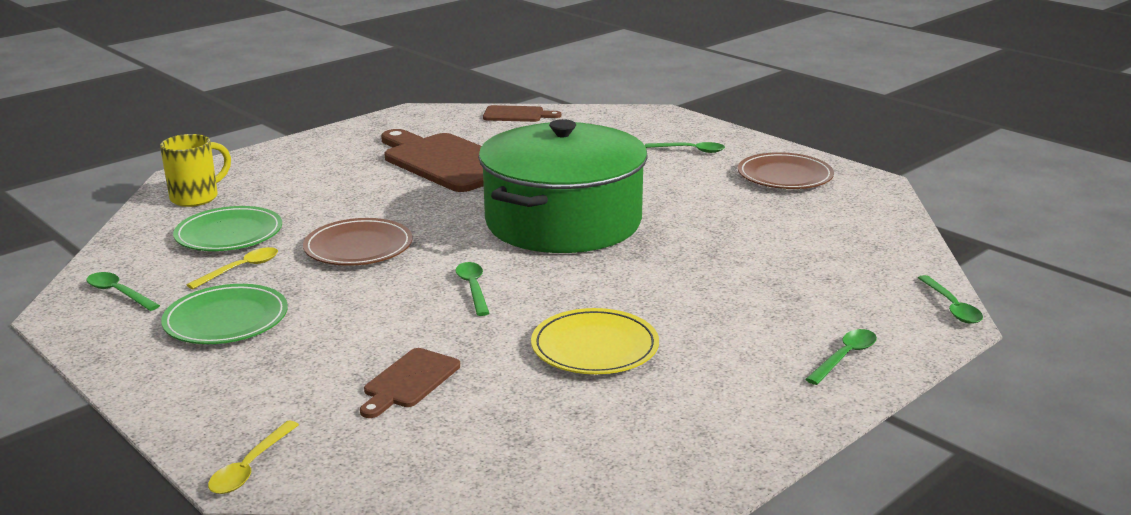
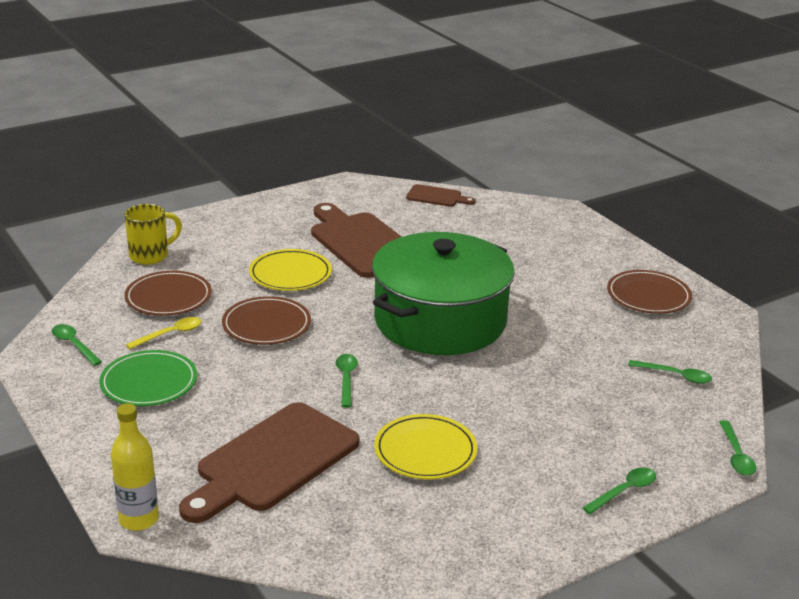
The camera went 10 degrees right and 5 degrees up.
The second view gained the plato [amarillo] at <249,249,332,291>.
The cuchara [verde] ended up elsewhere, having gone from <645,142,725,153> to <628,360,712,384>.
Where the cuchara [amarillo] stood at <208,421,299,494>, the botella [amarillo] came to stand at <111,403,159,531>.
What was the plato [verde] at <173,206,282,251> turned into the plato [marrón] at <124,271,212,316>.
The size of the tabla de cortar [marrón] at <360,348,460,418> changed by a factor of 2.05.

* _Work task_: Only lines holding the word "amarillo" are wanted here; copy each from the listing.

* _Response to the exercise_:
The second view gained the plato [amarillo] at <249,249,332,291>.
Where the cuchara [amarillo] stood at <208,421,299,494>, the botella [amarillo] came to stand at <111,403,159,531>.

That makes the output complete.